WHAT THE TASK REQUIRES:
Word for word, copy out the data below, omitting pictures.

DATA SHOWN below:

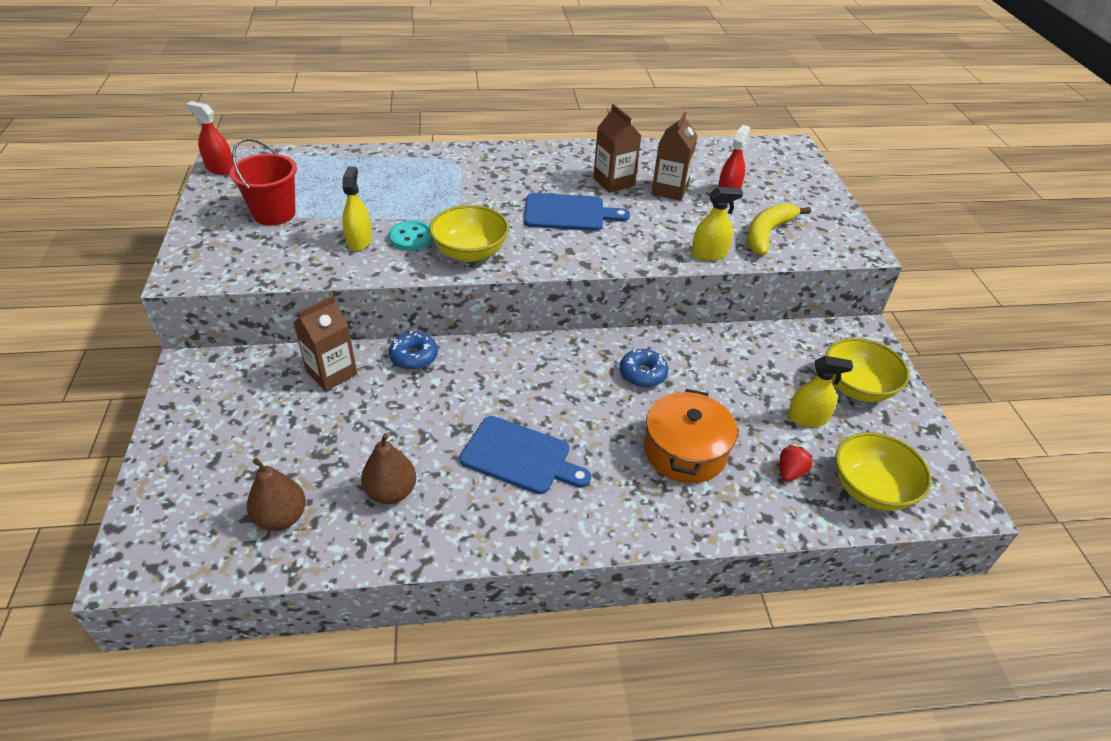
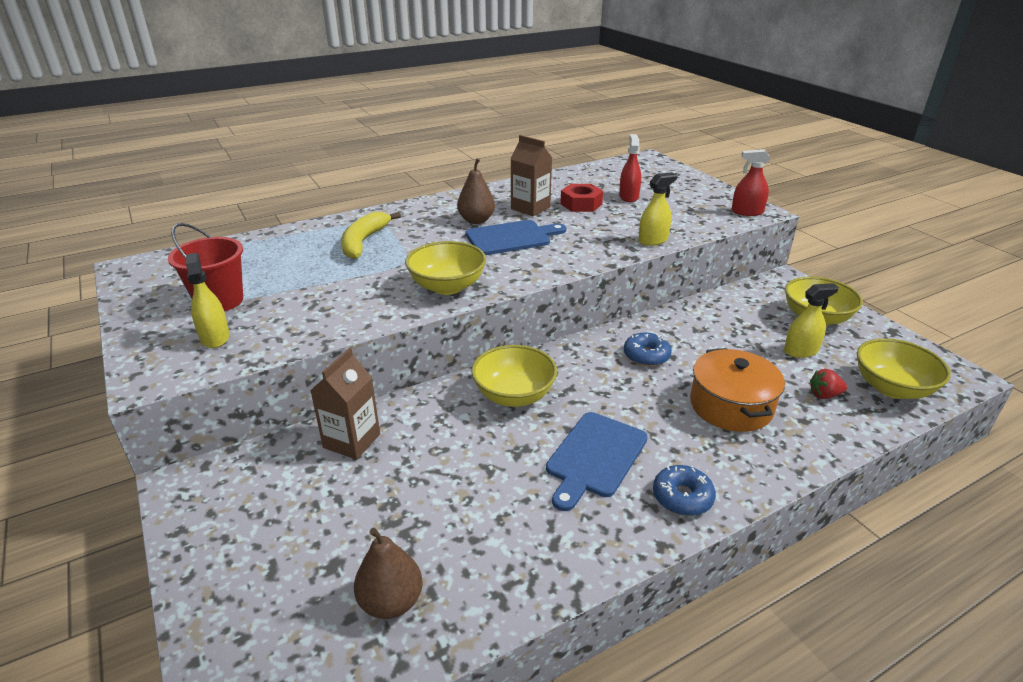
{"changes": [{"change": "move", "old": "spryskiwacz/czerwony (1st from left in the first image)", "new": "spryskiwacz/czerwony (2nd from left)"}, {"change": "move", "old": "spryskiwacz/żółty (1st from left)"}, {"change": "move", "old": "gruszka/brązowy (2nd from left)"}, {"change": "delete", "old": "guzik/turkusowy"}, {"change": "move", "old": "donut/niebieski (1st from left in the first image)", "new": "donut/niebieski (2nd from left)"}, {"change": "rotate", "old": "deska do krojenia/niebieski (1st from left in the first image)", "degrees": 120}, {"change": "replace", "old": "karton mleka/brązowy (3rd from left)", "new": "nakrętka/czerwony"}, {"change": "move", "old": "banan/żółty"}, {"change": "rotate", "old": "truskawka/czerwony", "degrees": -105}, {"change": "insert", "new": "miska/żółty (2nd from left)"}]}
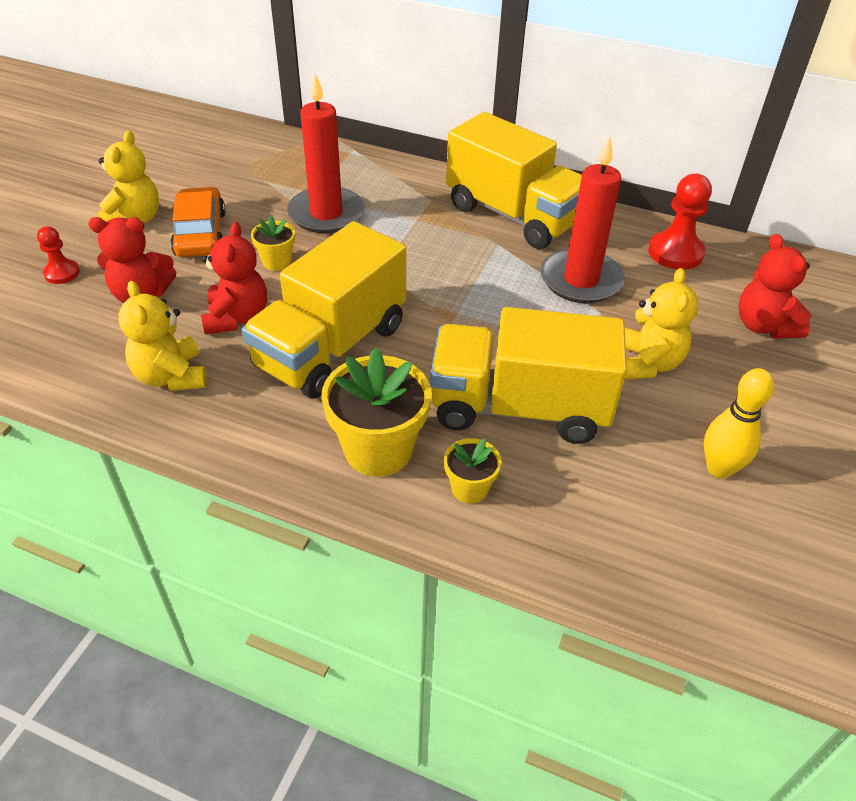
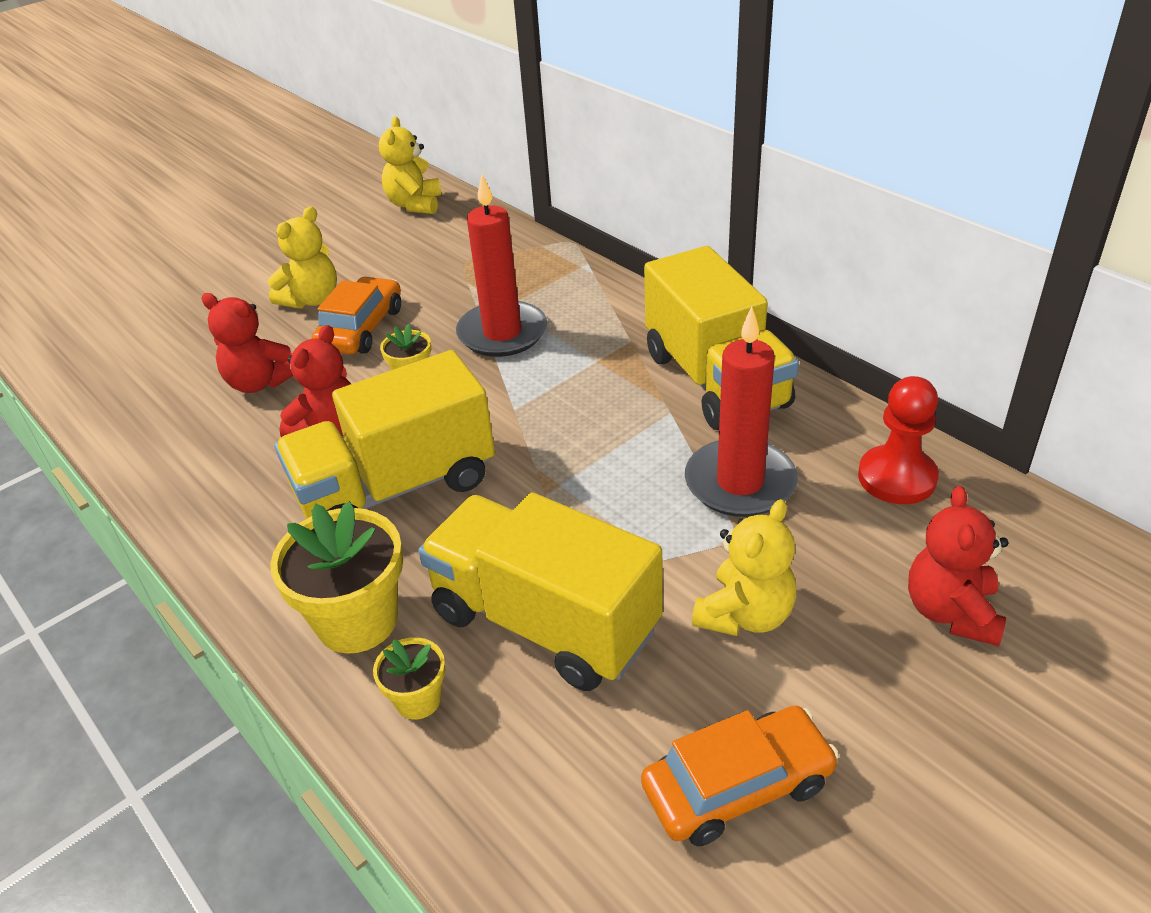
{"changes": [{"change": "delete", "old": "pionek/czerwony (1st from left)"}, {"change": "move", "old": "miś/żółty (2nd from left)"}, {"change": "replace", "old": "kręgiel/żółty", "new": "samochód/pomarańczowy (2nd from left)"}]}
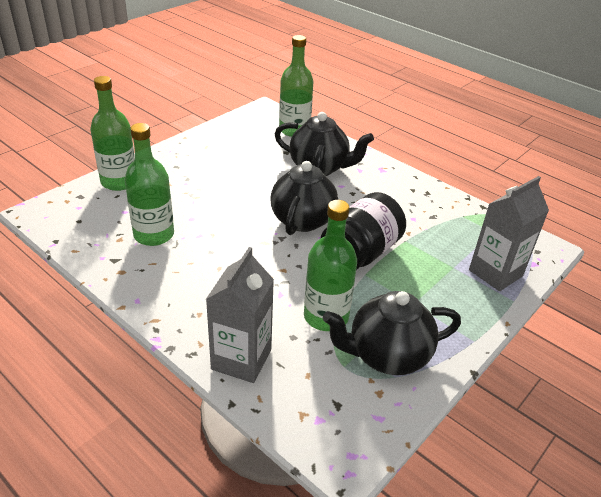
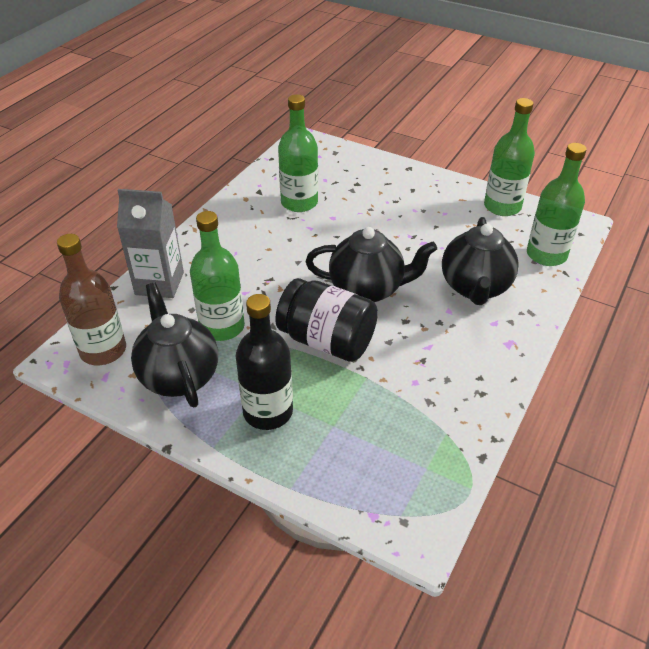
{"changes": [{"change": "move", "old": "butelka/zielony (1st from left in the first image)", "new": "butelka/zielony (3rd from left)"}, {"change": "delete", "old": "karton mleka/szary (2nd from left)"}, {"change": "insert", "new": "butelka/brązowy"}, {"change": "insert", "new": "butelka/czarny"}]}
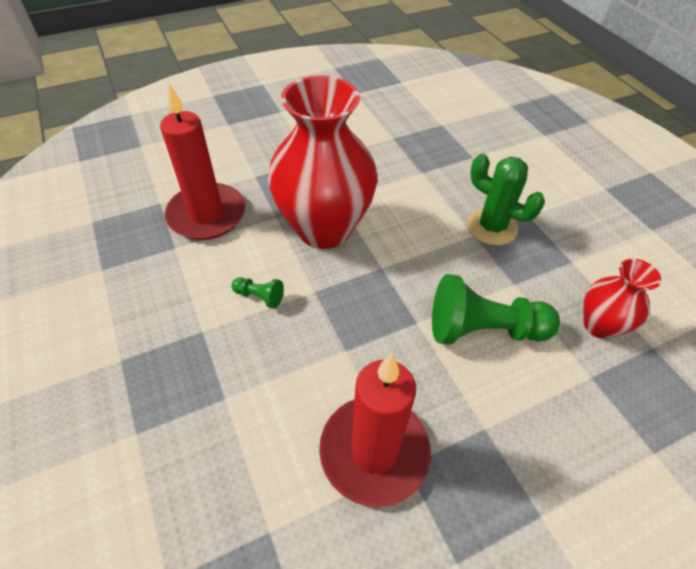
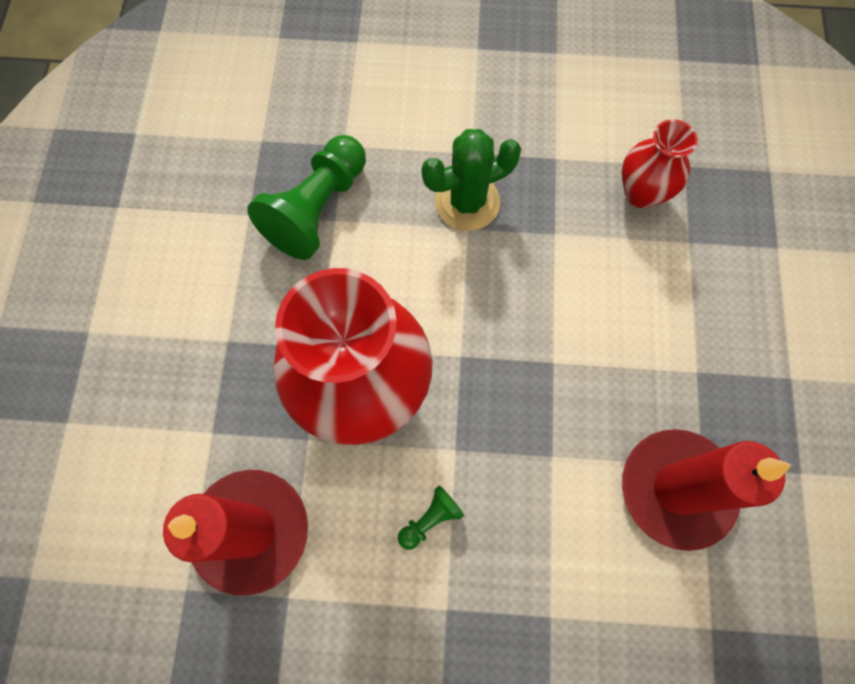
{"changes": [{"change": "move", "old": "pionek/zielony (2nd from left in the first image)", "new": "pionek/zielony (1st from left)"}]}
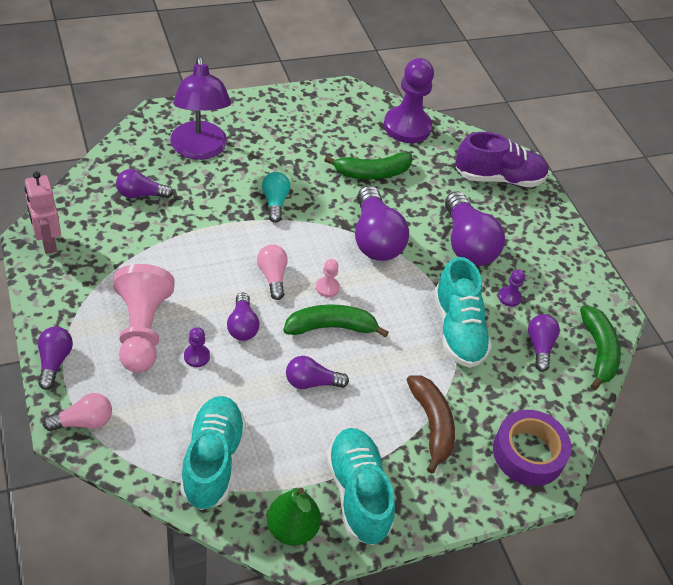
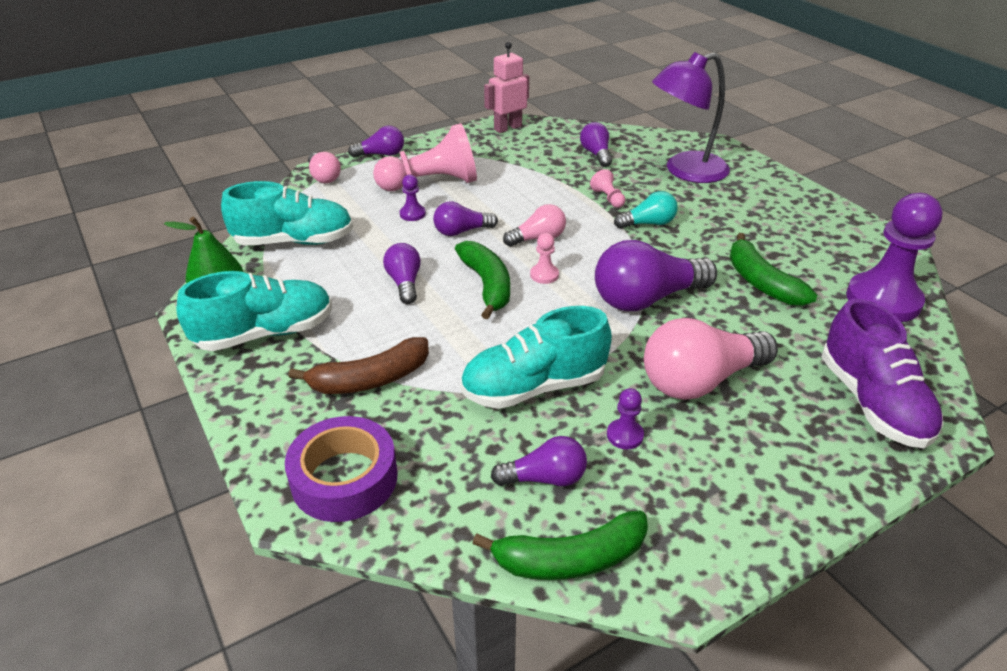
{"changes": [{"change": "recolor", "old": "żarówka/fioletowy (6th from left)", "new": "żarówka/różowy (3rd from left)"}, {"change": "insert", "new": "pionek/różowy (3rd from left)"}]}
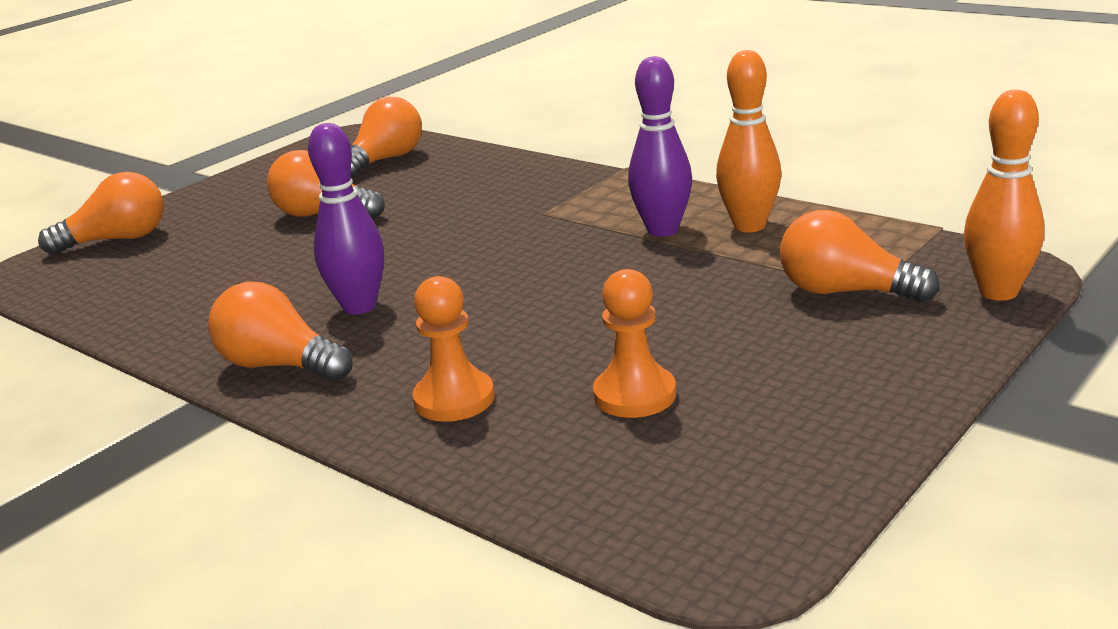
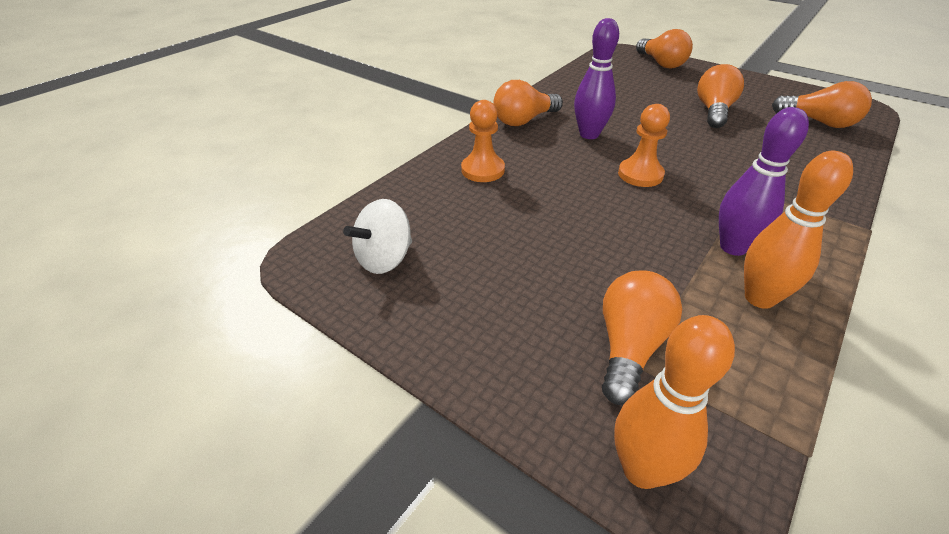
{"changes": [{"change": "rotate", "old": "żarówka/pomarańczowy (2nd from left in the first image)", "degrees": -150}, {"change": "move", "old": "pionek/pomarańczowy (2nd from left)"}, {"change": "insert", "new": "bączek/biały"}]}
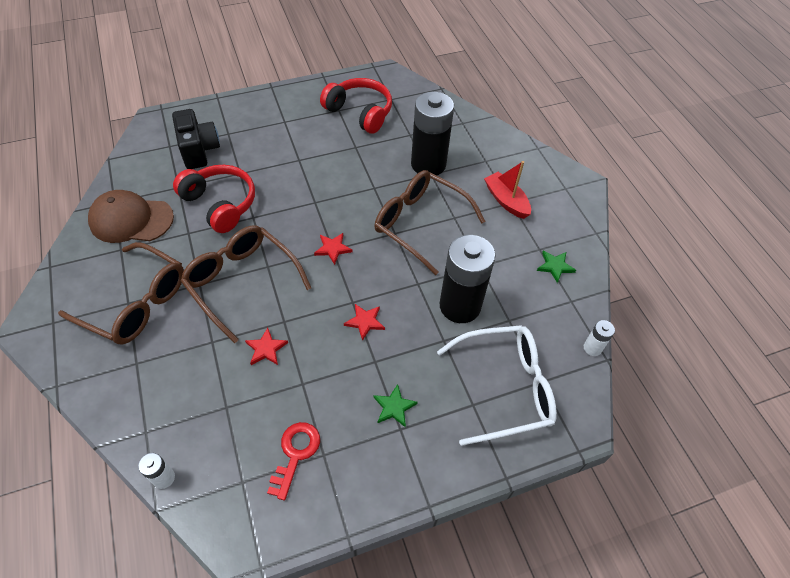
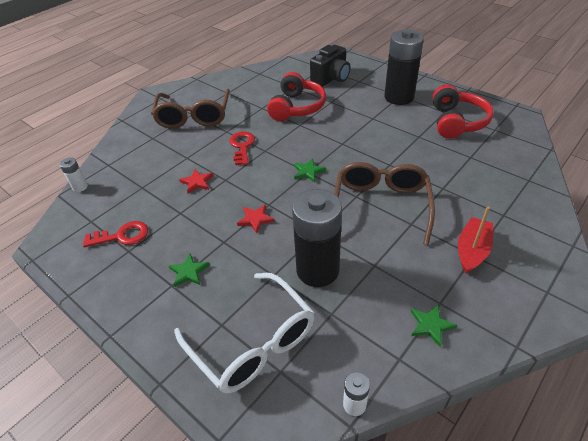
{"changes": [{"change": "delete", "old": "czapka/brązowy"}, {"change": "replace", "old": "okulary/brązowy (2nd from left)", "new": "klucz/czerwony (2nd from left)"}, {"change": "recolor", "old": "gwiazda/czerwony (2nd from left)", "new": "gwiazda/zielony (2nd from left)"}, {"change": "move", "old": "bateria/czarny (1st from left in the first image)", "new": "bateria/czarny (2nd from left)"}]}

End of DATA SHOWN.

TASK ANSWER:
{"changes": [{"change": "move", "old": "spryskiwacz/czerwony (1st from left in the first image)", "new": "spryskiwacz/czerwony (2nd from left)"}, {"change": "move", "old": "spryskiwacz/żółty (1st from left)"}, {"change": "move", "old": "gruszka/brązowy (2nd from left)"}, {"change": "delete", "old": "guzik/turkusowy"}, {"change": "move", "old": "donut/niebieski (1st from left in the first image)", "new": "donut/niebieski (2nd from left)"}, {"change": "rotate", "old": "deska do krojenia/niebieski (1st from left in the first image)", "degrees": 120}, {"change": "replace", "old": "karton mleka/brązowy (3rd from left)", "new": "nakrętka/czerwony"}, {"change": "move", "old": "banan/żółty"}, {"change": "rotate", "old": "truskawka/czerwony", "degrees": -105}, {"change": "insert", "new": "miska/żółty (2nd from left)"}]}
{"changes": [{"change": "delete", "old": "pionek/czerwony (1st from left)"}, {"change": "move", "old": "miś/żółty (2nd from left)"}, {"change": "replace", "old": "kręgiel/żółty", "new": "samochód/pomarańczowy (2nd from left)"}]}
{"changes": [{"change": "move", "old": "butelka/zielony (1st from left in the first image)", "new": "butelka/zielony (3rd from left)"}, {"change": "delete", "old": "karton mleka/szary (2nd from left)"}, {"change": "insert", "new": "butelka/brązowy"}, {"change": "insert", "new": "butelka/czarny"}]}
{"changes": [{"change": "move", "old": "pionek/zielony (2nd from left in the first image)", "new": "pionek/zielony (1st from left)"}]}
{"changes": [{"change": "recolor", "old": "żarówka/fioletowy (6th from left)", "new": "żarówka/różowy (3rd from left)"}, {"change": "insert", "new": "pionek/różowy (3rd from left)"}]}
{"changes": [{"change": "rotate", "old": "żarówka/pomarańczowy (2nd from left in the first image)", "degrees": -150}, {"change": "move", "old": "pionek/pomarańczowy (2nd from left)"}, {"change": "insert", "new": "bączek/biały"}]}
{"changes": [{"change": "delete", "old": "czapka/brązowy"}, {"change": "replace", "old": "okulary/brązowy (2nd from left)", "new": "klucz/czerwony (2nd from left)"}, {"change": "recolor", "old": "gwiazda/czerwony (2nd from left)", "new": "gwiazda/zielony (2nd from left)"}, {"change": "move", "old": "bateria/czarny (1st from left in the first image)", "new": "bateria/czarny (2nd from left)"}]}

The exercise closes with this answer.